==== THE RECORDS
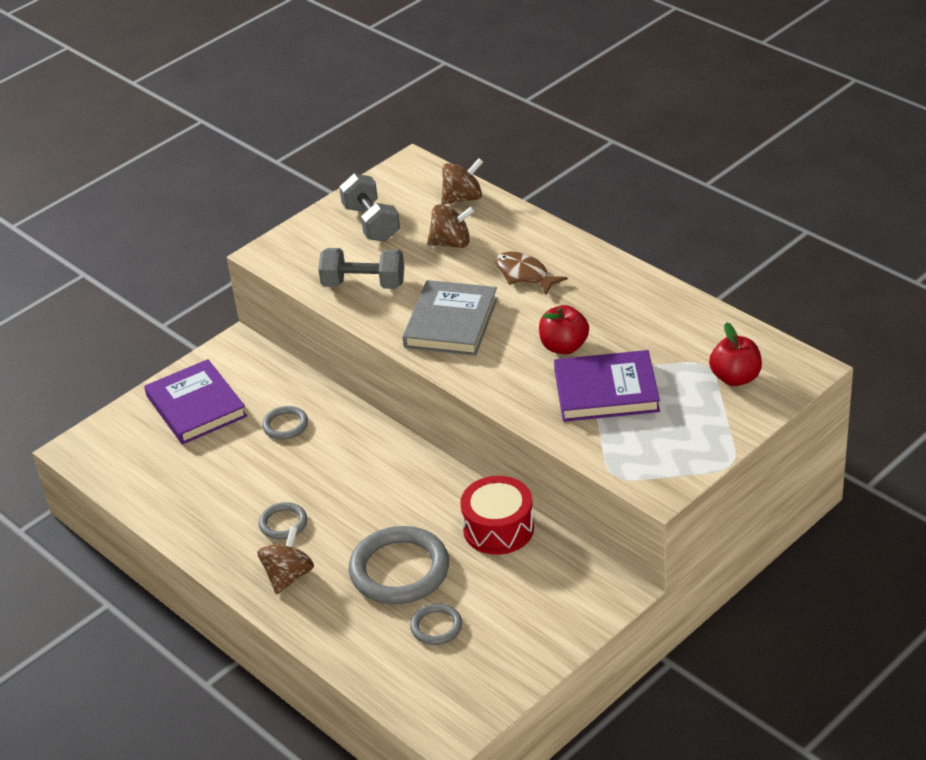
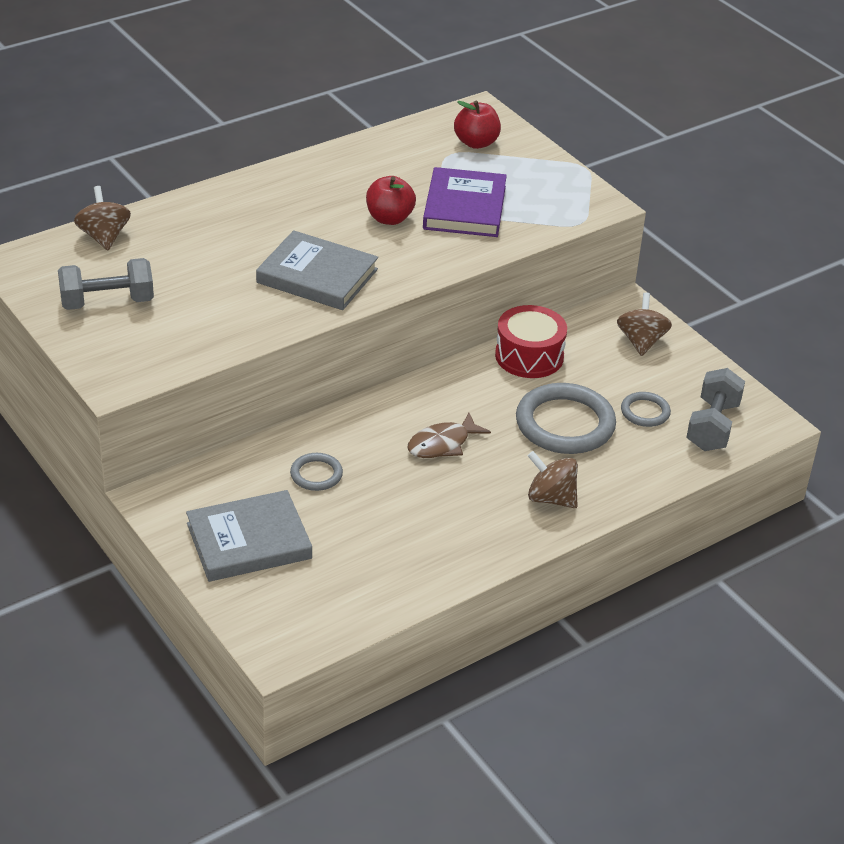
camera: 85 degrees left, 0 degrees up
purple book [144,359,247,445] -> grey book [186,490,312,582]
grey ring [259,502,307,540] -> none
grey dumbbell [318,248,404,289] -> grey dumbbell moved to [686,368,745,451]
brown spinning top [427,204,475,248] -> brown spinning top moved to [617,293,672,356]
brown fish [495,251,568,295] -> brown fish moved to [407,413,491,458]

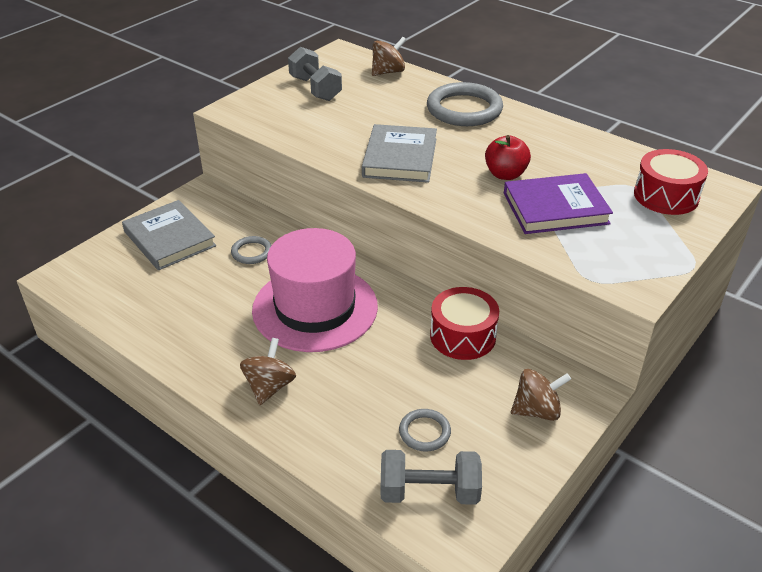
camera: 75 degrees right, 0 degrees up
brown fish [407,413,491,458] -> pink hat [252,228,378,352]
red apple [454,101,501,149] -> red drum [634,149,708,215]
grey ring [516,383,616,454] -> grey ring moved to [427,82,503,126]

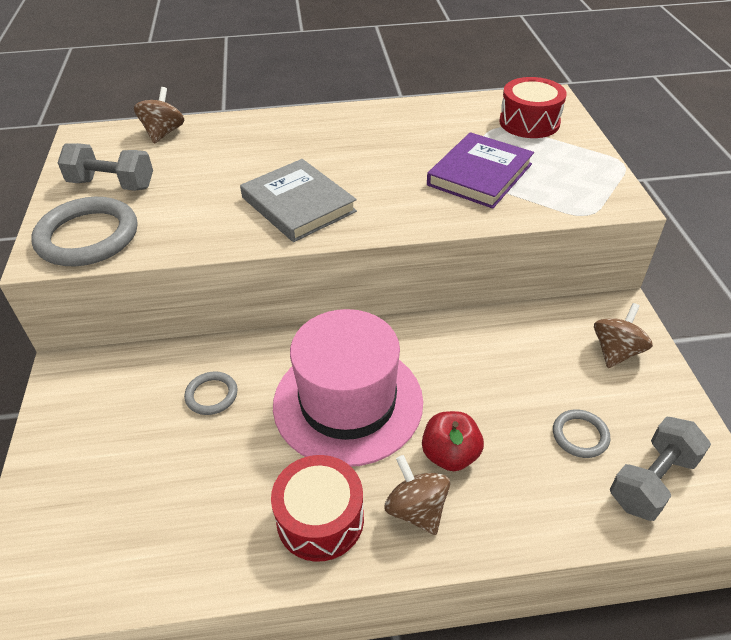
camera: 45 degrees left, 5 degrees up
grey book [122,200,216,270] -> none
grey ring [427,82,503,126] -> grey ring moved to [31,197,137,266]
red drum [430,287,499,360] -> red drum moved to [271,455,364,562]
red apple [485,135,531,180] -> red apple moved to [422,411,484,471]

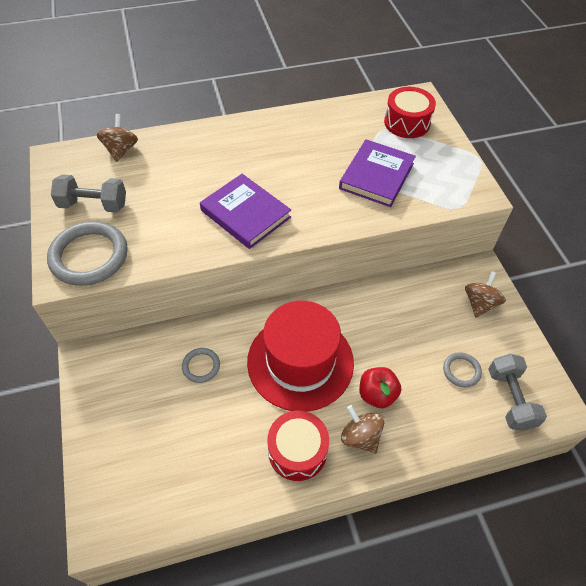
camera: 10 degrees left, 10 degrees up
grey book [240,159,357,242] -> purple book [200,174,291,249]
pink hat [273,309,423,467] -> red hat [247,301,354,412]
grey dumbbell [610,416,711,521] -> grey dumbbell turned 45 degrees counterclockwise [489,354,547,431]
========
WORK ITEM:
Could the data be reproduced exactly, with the pictures omitted?

ANSWER BELOW:
camera: 85 degrees left, 0 degrees up
purple book [144,359,247,445] -> grey book [186,490,312,582]
grey ring [259,502,307,540] -> none
grey dumbbell [318,248,404,289] -> grey dumbbell moved to [686,368,745,451]
brown spinning top [427,204,475,248] -> brown spinning top moved to [617,293,672,356]
brown fish [495,251,568,295] -> brown fish moved to [407,413,491,458]

camera: 75 degrees right, 0 degrees up
brown fish [407,413,491,458] -> pink hat [252,228,378,352]
red apple [454,101,501,149] -> red drum [634,149,708,215]
grey ring [516,383,616,454] -> grey ring moved to [427,82,503,126]

camera: 45 degrees left, 5 degrees up
grey book [122,200,216,270] -> none
grey ring [427,82,503,126] -> grey ring moved to [31,197,137,266]
red drum [430,287,499,360] -> red drum moved to [271,455,364,562]
red apple [485,135,531,180] -> red apple moved to [422,411,484,471]

camera: 10 degrees left, 10 degrees up
grey book [240,159,357,242] -> purple book [200,174,291,249]
pink hat [273,309,423,467] -> red hat [247,301,354,412]
grey dumbbell [610,416,711,521] -> grey dumbbell turned 45 degrees counterclockwise [489,354,547,431]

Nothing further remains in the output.